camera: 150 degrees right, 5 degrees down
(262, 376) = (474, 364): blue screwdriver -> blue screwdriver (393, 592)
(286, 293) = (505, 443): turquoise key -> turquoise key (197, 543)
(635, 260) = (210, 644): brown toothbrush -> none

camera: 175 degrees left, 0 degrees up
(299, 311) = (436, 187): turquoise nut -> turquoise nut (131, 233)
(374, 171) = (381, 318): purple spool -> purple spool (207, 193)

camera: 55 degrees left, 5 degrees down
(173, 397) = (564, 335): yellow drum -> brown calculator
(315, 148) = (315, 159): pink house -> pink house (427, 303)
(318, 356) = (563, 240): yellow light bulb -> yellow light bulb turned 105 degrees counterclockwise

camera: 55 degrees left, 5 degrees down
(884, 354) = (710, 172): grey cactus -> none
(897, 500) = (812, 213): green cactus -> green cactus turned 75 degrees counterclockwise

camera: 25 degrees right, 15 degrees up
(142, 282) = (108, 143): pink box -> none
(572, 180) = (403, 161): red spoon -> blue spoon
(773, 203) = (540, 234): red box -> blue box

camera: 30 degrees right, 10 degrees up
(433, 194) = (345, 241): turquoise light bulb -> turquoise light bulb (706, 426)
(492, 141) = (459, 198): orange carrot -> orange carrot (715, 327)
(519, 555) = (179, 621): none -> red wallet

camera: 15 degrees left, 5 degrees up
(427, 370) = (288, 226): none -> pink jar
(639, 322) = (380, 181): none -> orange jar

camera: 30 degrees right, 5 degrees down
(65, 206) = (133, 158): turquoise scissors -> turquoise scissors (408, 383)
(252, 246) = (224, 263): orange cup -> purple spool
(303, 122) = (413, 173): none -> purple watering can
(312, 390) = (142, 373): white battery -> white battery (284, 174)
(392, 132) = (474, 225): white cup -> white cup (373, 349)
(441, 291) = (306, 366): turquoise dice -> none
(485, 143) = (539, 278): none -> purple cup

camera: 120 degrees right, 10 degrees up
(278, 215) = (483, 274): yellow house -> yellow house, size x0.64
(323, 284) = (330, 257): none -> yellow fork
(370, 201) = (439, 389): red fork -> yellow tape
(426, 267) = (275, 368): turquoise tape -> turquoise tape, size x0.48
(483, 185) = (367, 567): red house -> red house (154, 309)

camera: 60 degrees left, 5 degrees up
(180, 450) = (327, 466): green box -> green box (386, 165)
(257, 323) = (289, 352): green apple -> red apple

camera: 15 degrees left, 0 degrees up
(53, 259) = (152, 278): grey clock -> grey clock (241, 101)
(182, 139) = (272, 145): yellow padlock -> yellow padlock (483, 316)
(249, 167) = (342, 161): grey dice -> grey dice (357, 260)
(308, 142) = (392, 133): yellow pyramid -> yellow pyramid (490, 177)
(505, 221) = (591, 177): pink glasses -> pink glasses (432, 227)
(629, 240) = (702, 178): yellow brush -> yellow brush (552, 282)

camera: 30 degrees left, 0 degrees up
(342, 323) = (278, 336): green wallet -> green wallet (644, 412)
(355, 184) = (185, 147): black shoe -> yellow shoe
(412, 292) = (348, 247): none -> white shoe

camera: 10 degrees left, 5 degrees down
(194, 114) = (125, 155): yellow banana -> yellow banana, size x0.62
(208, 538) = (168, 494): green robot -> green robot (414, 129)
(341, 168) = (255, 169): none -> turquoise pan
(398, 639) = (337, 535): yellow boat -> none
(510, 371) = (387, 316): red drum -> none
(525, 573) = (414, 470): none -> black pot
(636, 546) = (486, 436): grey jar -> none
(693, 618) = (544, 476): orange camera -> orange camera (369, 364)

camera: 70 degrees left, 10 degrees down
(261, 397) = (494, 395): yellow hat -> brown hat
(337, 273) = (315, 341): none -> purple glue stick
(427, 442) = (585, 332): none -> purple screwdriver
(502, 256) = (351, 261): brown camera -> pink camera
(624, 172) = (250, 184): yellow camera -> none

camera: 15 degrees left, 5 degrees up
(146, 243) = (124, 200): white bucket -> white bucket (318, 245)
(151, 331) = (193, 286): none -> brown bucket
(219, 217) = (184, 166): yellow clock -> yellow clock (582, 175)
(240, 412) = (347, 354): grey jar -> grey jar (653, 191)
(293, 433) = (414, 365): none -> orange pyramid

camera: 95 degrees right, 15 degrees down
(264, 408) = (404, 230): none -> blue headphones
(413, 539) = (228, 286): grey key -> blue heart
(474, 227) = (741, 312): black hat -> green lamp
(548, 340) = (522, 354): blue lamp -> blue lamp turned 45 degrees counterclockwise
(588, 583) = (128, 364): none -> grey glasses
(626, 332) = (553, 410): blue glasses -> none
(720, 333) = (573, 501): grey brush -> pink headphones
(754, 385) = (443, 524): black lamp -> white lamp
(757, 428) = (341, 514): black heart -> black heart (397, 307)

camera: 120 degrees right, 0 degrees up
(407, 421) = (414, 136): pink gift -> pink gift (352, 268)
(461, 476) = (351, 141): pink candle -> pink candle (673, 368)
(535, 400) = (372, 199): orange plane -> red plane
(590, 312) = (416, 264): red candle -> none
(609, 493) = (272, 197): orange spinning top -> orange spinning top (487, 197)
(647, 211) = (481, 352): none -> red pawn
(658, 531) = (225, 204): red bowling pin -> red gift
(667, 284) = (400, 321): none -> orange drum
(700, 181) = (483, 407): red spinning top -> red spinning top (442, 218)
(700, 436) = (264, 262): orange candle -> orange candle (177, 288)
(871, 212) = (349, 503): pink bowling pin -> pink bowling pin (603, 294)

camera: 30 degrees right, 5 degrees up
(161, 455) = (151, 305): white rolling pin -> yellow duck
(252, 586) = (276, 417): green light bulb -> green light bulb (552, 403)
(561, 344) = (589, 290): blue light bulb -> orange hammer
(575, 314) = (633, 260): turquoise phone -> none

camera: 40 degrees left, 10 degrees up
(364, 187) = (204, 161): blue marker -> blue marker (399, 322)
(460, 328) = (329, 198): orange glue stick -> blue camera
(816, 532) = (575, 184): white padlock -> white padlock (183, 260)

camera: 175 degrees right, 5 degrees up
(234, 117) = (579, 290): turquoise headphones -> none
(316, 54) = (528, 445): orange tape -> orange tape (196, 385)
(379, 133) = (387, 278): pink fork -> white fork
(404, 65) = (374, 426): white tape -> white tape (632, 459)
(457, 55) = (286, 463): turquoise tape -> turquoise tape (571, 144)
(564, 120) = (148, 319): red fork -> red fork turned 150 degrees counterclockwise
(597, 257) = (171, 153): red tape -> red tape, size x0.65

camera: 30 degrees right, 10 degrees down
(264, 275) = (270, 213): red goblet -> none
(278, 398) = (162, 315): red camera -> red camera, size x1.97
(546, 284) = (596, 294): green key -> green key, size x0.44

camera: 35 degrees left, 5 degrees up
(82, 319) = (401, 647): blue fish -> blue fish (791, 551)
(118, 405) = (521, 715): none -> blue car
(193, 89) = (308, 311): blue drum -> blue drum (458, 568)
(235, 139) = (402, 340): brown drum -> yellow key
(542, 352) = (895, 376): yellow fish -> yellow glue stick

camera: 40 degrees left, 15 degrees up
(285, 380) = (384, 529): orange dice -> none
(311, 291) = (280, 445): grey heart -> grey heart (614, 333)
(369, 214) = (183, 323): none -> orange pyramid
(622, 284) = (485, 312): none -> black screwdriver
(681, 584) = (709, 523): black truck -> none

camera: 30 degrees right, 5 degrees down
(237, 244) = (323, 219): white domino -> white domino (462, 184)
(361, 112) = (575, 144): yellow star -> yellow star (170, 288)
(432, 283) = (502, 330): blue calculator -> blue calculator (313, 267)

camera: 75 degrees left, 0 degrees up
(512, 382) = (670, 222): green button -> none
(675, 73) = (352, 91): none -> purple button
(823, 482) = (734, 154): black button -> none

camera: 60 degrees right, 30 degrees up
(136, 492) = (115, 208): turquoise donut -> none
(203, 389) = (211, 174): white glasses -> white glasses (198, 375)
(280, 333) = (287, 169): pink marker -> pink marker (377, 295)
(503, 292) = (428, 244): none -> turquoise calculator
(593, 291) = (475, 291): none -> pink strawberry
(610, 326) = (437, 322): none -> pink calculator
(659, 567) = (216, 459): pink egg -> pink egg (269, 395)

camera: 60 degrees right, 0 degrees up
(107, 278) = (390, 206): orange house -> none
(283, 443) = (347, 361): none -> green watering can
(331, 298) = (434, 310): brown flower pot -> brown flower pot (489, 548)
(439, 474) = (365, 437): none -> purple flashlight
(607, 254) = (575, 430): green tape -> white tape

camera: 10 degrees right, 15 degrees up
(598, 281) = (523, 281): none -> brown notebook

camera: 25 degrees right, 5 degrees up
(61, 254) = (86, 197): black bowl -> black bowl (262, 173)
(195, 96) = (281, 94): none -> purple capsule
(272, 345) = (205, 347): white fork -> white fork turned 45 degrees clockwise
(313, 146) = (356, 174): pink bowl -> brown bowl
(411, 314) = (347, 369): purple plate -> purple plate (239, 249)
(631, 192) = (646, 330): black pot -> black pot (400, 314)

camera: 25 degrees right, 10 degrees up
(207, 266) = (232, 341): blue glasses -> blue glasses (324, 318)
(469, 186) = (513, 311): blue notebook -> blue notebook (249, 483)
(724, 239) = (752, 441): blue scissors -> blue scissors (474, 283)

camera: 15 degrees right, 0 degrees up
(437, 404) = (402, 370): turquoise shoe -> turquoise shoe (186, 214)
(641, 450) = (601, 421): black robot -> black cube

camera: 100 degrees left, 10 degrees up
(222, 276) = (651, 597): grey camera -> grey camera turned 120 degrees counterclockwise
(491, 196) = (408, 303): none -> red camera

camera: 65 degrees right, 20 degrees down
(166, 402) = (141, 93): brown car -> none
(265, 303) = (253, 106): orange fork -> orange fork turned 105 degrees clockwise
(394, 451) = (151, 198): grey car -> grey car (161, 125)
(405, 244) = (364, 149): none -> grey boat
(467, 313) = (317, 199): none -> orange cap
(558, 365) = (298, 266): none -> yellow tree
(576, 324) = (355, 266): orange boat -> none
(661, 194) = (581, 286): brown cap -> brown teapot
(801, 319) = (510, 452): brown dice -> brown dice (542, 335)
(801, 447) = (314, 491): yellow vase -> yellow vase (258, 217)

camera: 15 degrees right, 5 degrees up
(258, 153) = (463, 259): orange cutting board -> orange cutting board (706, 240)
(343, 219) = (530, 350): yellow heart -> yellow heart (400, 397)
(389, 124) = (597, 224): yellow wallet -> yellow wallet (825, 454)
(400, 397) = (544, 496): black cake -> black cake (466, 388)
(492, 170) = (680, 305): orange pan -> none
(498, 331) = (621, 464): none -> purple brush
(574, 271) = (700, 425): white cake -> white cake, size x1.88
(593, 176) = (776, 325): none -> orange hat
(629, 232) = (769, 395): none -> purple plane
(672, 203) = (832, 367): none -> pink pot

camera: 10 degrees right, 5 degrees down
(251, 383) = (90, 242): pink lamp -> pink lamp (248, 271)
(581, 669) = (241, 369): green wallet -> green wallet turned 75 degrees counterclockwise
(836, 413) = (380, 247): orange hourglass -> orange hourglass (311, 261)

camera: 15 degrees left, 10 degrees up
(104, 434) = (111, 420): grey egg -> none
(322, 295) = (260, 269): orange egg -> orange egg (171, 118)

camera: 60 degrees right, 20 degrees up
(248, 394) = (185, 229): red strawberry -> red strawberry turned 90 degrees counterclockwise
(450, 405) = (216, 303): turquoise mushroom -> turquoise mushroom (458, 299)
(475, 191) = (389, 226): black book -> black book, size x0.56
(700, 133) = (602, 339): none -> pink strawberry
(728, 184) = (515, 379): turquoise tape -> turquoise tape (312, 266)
+-------+
*Work instructions*: Every line containing the string "green" in the entries should be counted; give the resulting number and nothing else.

*Result for this exercise*: 12